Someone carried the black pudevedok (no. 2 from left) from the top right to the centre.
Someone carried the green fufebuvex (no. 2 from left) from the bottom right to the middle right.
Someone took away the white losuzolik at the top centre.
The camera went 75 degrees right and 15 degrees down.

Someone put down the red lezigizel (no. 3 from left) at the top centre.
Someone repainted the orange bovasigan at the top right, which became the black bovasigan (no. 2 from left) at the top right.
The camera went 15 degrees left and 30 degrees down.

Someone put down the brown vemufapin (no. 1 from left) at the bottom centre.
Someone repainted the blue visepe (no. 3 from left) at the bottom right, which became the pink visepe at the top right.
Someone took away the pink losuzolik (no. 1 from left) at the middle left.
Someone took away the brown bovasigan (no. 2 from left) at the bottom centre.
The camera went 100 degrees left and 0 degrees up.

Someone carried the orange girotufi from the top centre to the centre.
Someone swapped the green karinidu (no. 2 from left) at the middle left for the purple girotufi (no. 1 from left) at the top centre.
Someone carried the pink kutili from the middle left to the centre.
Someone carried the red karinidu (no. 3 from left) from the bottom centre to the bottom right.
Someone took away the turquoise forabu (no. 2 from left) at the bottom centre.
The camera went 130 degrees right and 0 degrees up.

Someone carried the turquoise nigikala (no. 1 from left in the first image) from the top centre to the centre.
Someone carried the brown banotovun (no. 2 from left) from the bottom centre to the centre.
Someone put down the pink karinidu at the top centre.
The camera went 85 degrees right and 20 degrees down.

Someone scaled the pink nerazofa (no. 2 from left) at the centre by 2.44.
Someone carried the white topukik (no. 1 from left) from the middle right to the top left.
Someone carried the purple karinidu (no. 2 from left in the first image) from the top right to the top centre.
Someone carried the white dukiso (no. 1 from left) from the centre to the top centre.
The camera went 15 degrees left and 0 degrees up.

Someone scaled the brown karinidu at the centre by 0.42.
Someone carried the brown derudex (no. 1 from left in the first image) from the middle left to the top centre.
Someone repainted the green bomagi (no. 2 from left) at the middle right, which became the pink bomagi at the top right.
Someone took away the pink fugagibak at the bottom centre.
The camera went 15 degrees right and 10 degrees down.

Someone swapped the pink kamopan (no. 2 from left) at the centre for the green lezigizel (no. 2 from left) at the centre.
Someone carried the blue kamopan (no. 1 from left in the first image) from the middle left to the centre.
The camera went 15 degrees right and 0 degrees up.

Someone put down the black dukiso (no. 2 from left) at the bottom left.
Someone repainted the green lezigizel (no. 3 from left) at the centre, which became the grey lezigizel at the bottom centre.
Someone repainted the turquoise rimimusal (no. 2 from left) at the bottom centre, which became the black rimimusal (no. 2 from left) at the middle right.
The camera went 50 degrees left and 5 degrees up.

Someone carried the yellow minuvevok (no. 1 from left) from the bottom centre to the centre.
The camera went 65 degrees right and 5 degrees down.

• • •

#### Brief:
Every line from the line containing "Someone carried the green" through the line containing "Someone took away the white" in the records above must be retyped exactly. Leave out the rest.

#### Answer for this exercise:
Someone carried the green fufebuvex (no. 2 from left) from the bottom right to the middle right.
Someone took away the white losuzolik at the top centre.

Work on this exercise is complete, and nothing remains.